(Collected data)
= = = =

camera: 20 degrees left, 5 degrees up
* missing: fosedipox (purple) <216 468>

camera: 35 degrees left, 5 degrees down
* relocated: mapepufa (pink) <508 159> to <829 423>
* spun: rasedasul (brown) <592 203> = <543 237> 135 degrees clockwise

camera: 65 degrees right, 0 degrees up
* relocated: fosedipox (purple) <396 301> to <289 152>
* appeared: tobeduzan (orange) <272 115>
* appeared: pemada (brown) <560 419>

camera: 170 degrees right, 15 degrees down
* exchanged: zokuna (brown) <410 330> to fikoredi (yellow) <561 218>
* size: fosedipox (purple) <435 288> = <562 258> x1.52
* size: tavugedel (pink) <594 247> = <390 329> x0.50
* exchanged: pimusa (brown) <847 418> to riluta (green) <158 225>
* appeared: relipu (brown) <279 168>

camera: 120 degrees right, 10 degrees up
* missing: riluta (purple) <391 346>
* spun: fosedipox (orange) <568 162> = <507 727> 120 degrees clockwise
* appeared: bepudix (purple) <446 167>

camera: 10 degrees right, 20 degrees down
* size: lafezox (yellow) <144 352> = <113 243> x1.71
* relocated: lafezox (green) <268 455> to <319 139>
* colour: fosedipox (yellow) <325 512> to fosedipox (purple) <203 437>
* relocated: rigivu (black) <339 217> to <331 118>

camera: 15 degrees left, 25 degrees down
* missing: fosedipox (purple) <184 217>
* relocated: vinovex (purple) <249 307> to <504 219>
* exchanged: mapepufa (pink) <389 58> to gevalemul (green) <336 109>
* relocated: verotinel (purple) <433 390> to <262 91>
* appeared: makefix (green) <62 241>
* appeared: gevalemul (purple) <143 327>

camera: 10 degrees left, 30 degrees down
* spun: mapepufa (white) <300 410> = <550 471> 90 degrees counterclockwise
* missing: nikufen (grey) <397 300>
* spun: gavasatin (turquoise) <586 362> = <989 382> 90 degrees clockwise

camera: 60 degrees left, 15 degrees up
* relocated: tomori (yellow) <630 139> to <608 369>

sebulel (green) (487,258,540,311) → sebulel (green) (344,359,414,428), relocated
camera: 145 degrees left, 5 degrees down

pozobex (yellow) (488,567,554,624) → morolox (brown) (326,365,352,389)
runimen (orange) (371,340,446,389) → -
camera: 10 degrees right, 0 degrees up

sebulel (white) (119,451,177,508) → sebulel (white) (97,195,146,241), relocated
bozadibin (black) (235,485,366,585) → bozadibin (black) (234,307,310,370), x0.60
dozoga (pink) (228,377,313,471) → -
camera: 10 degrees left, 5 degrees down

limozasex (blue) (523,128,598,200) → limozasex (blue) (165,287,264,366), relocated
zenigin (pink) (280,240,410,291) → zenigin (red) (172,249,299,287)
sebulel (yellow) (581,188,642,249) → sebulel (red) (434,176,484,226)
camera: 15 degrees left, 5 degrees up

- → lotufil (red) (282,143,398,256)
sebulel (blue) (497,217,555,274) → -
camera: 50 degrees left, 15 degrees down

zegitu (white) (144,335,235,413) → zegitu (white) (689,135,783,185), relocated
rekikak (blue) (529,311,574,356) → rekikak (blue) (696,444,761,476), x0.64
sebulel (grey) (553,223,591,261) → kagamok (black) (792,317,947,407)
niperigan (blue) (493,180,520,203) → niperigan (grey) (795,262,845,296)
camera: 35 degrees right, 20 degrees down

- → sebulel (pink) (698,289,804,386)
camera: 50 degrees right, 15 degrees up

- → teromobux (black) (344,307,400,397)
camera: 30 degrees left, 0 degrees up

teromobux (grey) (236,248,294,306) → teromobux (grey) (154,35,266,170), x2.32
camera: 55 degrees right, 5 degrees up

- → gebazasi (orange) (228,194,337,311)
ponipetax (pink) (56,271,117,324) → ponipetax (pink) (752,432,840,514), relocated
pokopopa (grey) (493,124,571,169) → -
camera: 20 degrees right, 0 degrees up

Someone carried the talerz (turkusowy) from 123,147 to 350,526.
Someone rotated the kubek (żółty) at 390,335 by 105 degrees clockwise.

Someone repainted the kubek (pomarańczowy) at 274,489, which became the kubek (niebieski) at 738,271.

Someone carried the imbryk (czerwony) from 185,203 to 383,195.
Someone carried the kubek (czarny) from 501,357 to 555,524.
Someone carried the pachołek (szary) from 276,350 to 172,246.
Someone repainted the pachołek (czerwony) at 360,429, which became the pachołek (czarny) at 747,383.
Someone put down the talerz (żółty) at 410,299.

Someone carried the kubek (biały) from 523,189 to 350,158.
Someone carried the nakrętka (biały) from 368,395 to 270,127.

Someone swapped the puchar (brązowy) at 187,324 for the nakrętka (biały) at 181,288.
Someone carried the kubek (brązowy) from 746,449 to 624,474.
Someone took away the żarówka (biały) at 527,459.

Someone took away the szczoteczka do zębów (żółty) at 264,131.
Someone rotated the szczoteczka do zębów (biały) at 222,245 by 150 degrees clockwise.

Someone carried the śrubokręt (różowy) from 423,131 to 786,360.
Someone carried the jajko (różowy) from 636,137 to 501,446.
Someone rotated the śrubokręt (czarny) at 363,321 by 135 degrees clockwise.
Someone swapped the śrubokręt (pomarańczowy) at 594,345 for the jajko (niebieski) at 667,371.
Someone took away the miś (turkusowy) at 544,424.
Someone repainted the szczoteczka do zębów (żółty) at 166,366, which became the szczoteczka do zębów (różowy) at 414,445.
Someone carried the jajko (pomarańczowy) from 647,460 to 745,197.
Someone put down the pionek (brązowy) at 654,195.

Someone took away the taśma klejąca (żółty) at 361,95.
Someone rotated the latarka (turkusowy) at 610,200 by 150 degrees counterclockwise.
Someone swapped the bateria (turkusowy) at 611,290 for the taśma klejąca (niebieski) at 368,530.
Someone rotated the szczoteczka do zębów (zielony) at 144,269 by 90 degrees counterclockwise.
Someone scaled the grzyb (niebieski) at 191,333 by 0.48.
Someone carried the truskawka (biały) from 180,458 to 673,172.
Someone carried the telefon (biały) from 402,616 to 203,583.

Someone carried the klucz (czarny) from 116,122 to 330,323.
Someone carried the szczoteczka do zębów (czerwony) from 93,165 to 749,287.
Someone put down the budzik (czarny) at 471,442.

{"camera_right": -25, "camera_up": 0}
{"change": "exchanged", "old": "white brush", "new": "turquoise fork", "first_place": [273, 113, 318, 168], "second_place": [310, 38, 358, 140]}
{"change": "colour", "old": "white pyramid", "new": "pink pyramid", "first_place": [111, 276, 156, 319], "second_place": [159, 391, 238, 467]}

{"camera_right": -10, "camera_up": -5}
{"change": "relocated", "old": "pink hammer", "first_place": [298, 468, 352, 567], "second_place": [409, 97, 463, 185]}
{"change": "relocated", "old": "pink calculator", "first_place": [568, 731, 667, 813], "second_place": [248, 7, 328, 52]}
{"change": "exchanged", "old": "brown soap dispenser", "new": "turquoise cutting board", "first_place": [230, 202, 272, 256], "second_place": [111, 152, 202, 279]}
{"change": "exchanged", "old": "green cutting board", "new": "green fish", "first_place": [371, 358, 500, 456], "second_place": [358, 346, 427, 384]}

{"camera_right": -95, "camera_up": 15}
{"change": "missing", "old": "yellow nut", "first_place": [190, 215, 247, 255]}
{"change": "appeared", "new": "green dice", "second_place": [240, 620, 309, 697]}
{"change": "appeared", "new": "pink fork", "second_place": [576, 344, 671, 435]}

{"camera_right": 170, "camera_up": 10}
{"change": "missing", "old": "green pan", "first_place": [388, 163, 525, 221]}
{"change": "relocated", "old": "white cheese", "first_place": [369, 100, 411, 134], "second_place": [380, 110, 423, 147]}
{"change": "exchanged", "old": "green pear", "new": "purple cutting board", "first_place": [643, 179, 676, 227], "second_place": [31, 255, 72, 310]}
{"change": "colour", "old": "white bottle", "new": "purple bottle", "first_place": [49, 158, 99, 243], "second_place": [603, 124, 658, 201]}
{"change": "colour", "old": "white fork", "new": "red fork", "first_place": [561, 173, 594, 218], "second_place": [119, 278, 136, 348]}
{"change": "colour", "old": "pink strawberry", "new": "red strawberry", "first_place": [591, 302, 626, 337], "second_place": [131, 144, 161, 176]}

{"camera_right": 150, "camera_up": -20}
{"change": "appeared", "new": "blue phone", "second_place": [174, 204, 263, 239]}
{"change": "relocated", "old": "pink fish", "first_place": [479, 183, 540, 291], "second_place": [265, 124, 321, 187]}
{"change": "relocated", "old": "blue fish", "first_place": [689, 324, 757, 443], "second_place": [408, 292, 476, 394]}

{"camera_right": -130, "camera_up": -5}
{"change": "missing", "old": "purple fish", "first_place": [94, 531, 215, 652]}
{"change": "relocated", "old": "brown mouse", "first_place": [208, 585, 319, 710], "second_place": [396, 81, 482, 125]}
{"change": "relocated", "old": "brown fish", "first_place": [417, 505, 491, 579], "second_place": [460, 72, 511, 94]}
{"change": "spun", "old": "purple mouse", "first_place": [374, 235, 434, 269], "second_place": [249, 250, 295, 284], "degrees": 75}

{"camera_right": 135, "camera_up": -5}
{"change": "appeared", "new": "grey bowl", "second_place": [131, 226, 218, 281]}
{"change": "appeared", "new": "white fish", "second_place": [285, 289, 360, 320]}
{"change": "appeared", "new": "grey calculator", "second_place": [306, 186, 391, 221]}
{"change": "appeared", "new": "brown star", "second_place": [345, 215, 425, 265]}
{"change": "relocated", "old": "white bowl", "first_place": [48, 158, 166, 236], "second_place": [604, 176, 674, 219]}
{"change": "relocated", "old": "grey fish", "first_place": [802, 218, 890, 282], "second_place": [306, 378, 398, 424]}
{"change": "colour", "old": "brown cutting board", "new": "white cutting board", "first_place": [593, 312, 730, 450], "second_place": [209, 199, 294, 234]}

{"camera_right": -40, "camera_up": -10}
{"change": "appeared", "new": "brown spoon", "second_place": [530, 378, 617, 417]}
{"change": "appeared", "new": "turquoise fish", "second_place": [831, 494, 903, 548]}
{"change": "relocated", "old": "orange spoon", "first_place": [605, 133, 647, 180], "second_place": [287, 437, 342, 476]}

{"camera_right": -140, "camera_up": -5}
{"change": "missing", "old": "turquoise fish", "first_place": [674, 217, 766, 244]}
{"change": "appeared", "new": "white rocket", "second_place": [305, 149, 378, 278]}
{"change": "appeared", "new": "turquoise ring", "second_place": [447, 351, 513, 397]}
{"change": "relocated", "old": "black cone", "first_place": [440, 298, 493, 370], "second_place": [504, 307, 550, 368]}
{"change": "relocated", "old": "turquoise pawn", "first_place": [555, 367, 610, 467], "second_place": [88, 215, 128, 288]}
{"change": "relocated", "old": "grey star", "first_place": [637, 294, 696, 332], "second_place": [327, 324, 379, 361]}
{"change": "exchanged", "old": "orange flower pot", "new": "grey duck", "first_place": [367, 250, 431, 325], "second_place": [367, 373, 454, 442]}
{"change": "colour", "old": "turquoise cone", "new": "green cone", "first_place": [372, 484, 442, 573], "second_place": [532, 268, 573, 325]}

= = = =

• Description of the task:
Taking the entries above, print exactly the lines starting at the line with "limozasex (blue) (523,128,598,200)" and ending at the line with "Someone carried the talerz", both included.

• Solution to this task:
limozasex (blue) (523,128,598,200) → limozasex (blue) (165,287,264,366), relocated
zenigin (pink) (280,240,410,291) → zenigin (red) (172,249,299,287)
sebulel (yellow) (581,188,642,249) → sebulel (red) (434,176,484,226)
camera: 15 degrees left, 5 degrees up

- → lotufil (red) (282,143,398,256)
sebulel (blue) (497,217,555,274) → -
camera: 50 degrees left, 15 degrees down

zegitu (white) (144,335,235,413) → zegitu (white) (689,135,783,185), relocated
rekikak (blue) (529,311,574,356) → rekikak (blue) (696,444,761,476), x0.64
sebulel (grey) (553,223,591,261) → kagamok (black) (792,317,947,407)
niperigan (blue) (493,180,520,203) → niperigan (grey) (795,262,845,296)
camera: 35 degrees right, 20 degrees down

- → sebulel (pink) (698,289,804,386)
camera: 50 degrees right, 15 degrees up

- → teromobux (black) (344,307,400,397)
camera: 30 degrees left, 0 degrees up

teromobux (grey) (236,248,294,306) → teromobux (grey) (154,35,266,170), x2.32
camera: 55 degrees right, 5 degrees up

- → gebazasi (orange) (228,194,337,311)
ponipetax (pink) (56,271,117,324) → ponipetax (pink) (752,432,840,514), relocated
pokopopa (grey) (493,124,571,169) → -
camera: 20 degrees right, 0 degrees up

Someone carried the talerz (turkusowy) from 123,147 to 350,526.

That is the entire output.